START Source material
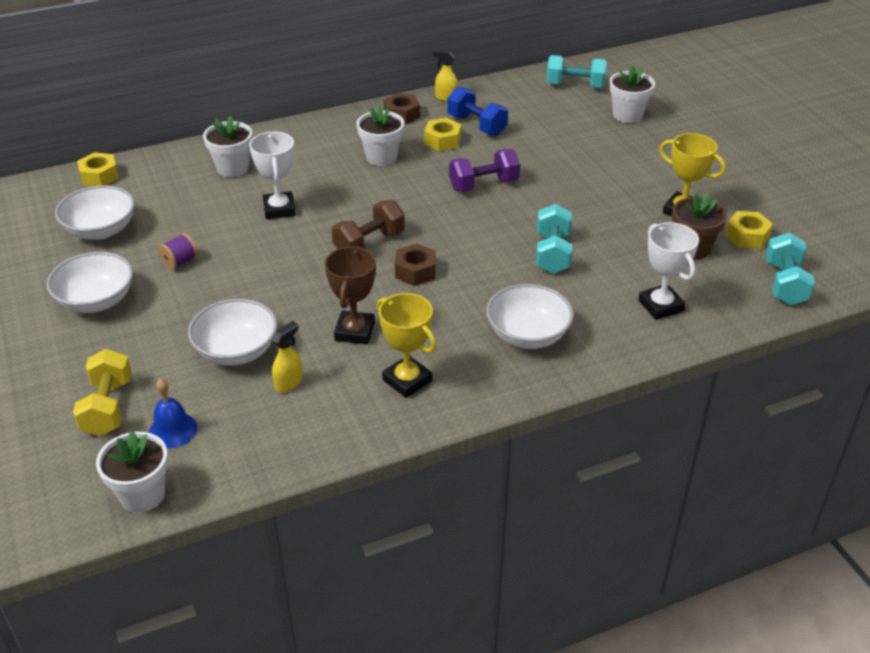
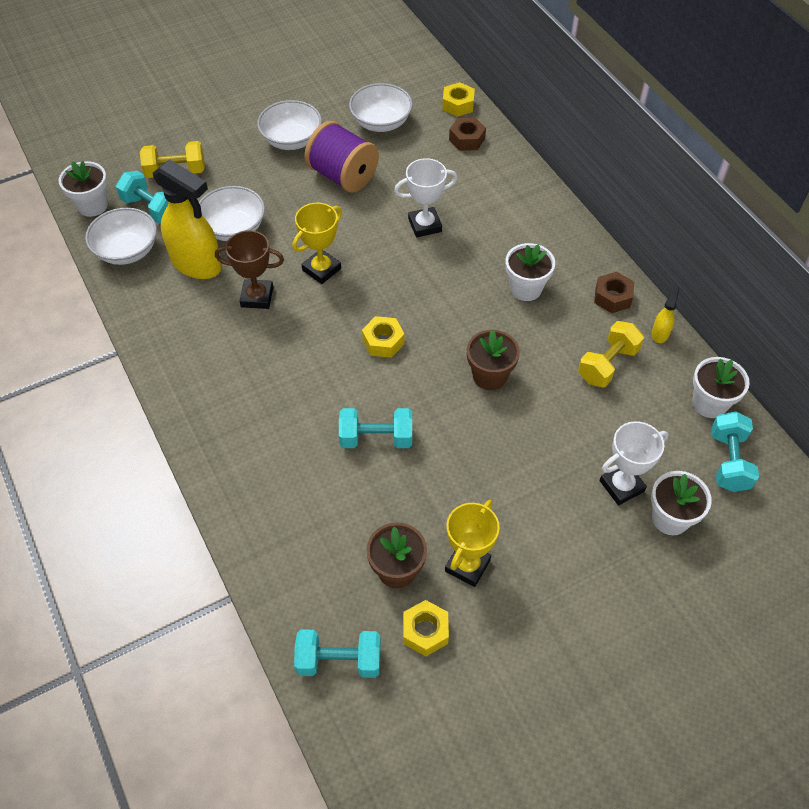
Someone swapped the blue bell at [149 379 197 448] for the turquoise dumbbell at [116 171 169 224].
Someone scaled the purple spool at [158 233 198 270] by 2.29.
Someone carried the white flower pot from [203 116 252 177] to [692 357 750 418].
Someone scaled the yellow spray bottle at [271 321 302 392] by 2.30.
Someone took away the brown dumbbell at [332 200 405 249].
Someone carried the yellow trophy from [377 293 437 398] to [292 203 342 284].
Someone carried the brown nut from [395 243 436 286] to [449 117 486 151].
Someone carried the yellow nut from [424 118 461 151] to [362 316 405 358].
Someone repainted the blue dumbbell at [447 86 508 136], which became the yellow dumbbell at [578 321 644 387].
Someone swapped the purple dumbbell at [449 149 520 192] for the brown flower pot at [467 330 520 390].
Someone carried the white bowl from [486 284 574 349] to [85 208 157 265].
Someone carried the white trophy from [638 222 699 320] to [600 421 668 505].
END Source material
Try it:
When the line with "Someone scaled the purple" is reached in the data above, start copying there, and copy each line exactly until the line with "Someone carried the white bowl" has been copied; copy nothing else.

Task response:
Someone scaled the purple spool at [158 233 198 270] by 2.29.
Someone carried the white flower pot from [203 116 252 177] to [692 357 750 418].
Someone scaled the yellow spray bottle at [271 321 302 392] by 2.30.
Someone took away the brown dumbbell at [332 200 405 249].
Someone carried the yellow trophy from [377 293 437 398] to [292 203 342 284].
Someone carried the brown nut from [395 243 436 286] to [449 117 486 151].
Someone carried the yellow nut from [424 118 461 151] to [362 316 405 358].
Someone repainted the blue dumbbell at [447 86 508 136], which became the yellow dumbbell at [578 321 644 387].
Someone swapped the purple dumbbell at [449 149 520 192] for the brown flower pot at [467 330 520 390].
Someone carried the white bowl from [486 284 574 349] to [85 208 157 265].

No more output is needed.